[Exercise details] For every record that follows, transcribe the text exactly and leave any image out.

----- Record set -----

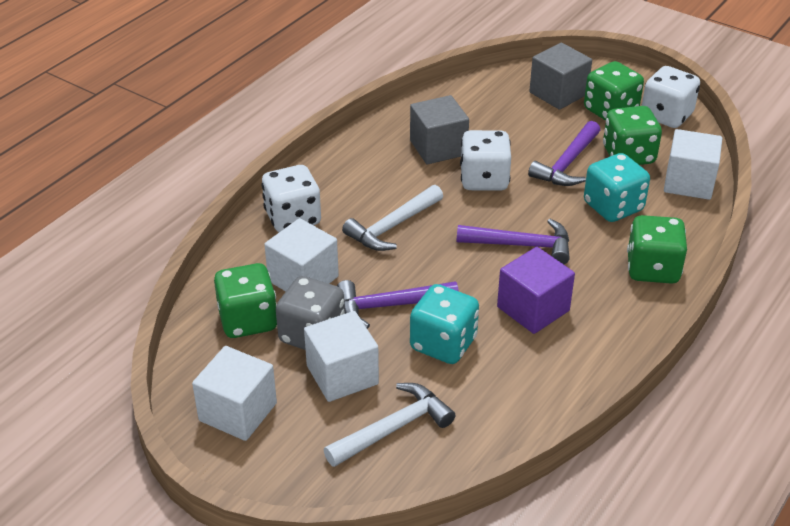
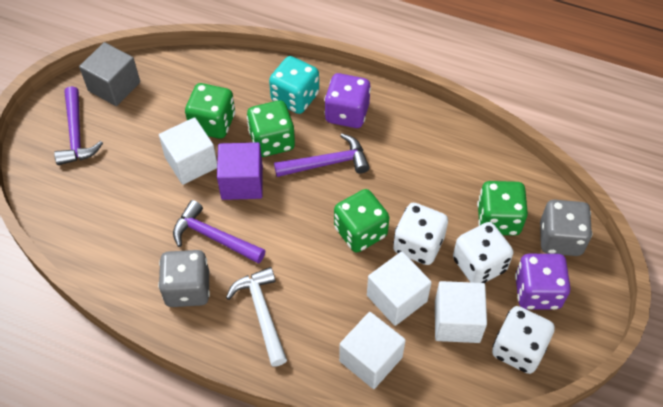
grey cube: 2 -> 1
grey dice: 1 -> 2
purple dice: 0 -> 2
turquoise dice: 2 -> 1
white hammer: 2 -> 1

-----

[Reply]
grey cube: 2 -> 1
grey dice: 1 -> 2
purple dice: 0 -> 2
turquoise dice: 2 -> 1
white hammer: 2 -> 1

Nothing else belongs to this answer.